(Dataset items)
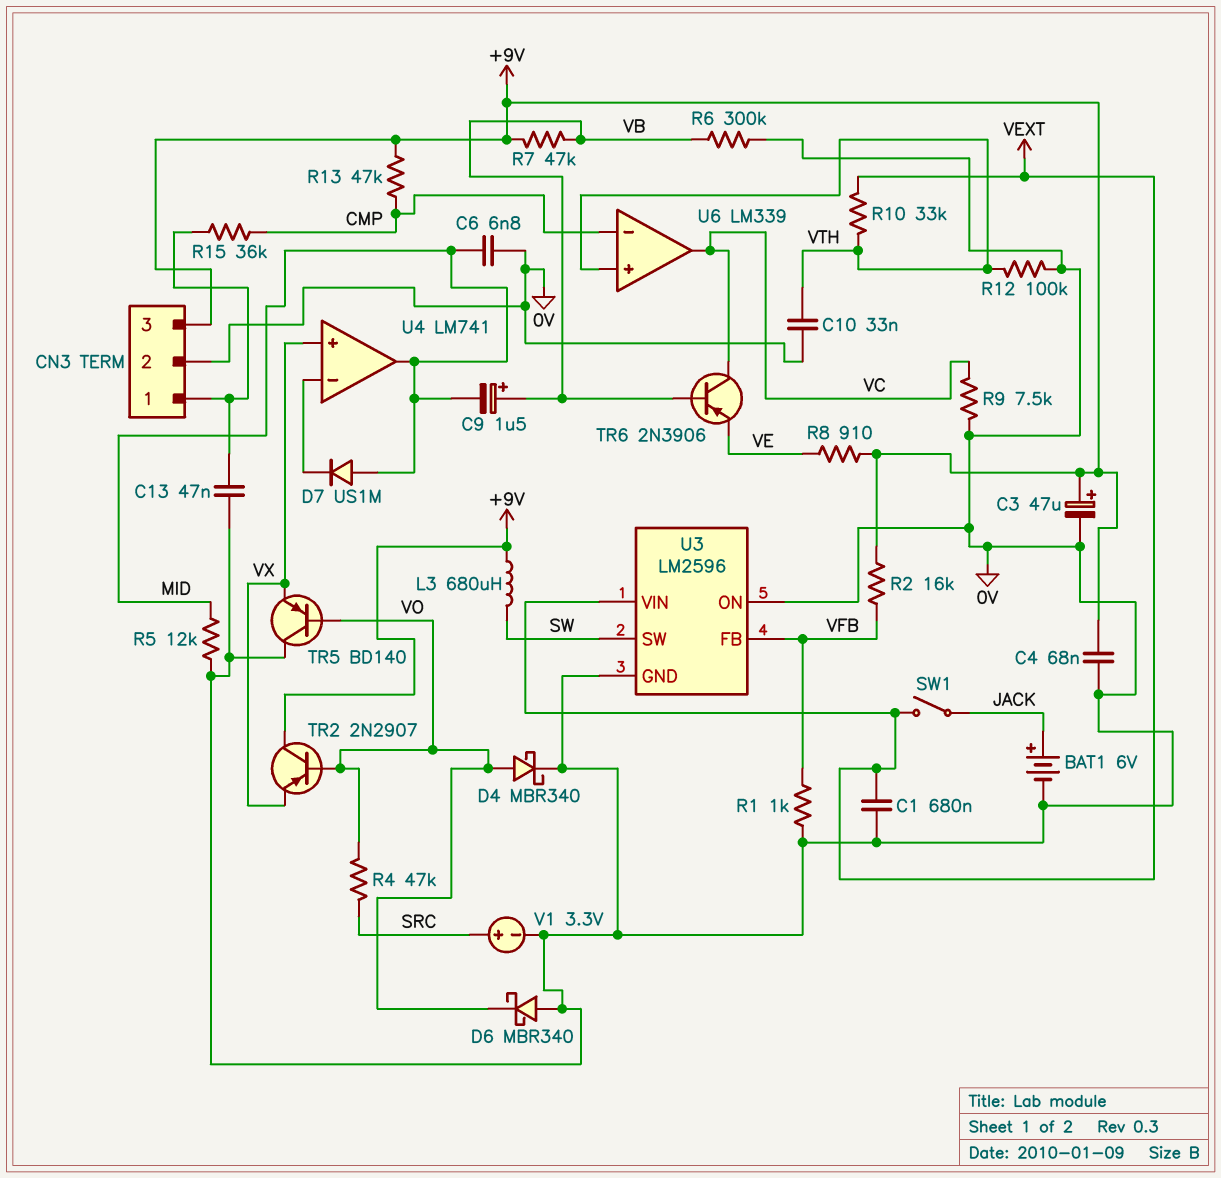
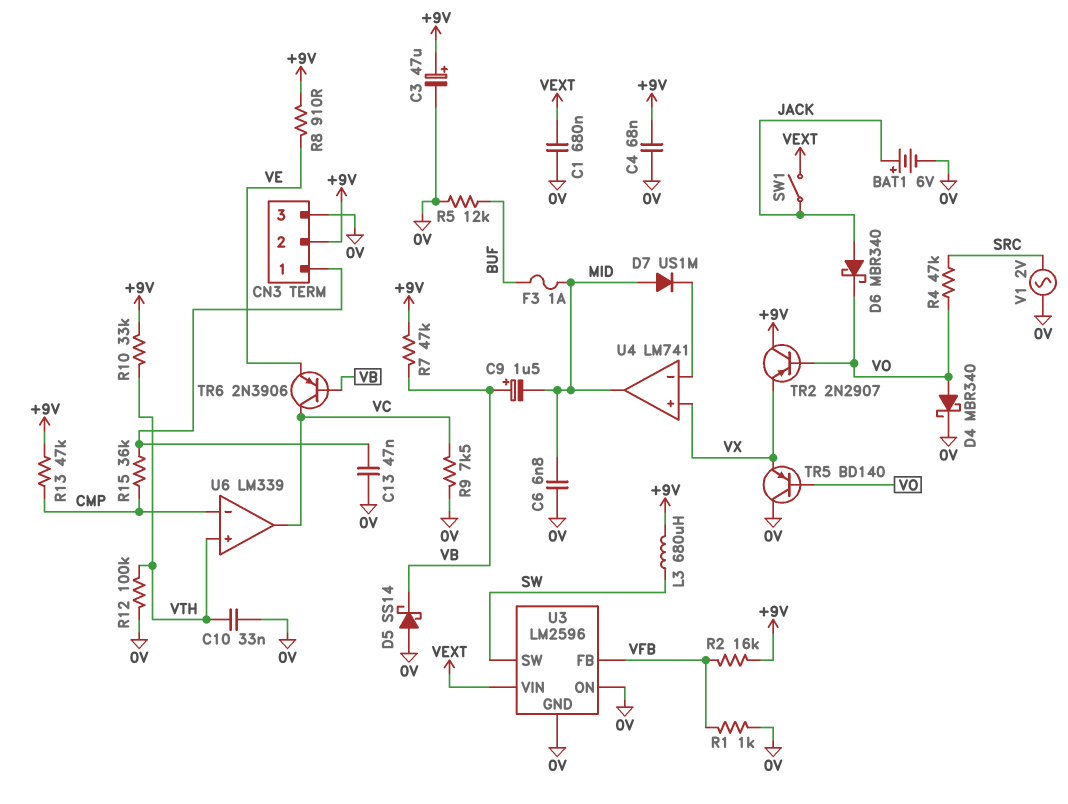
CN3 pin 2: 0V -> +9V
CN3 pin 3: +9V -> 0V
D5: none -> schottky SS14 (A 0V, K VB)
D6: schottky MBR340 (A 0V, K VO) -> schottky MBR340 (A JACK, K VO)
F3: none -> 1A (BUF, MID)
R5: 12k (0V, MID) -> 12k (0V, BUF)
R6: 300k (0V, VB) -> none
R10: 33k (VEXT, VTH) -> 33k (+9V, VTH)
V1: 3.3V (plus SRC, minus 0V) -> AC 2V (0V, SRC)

> **Description of the task**:
Beginning at the line with "R10: 33k (VEXT, VTH) -> 33k (+9V, VTH)" and ending at the last line of the entries, print every line exactly.

> **Task output**:
R10: 33k (VEXT, VTH) -> 33k (+9V, VTH)
V1: 3.3V (plus SRC, minus 0V) -> AC 2V (0V, SRC)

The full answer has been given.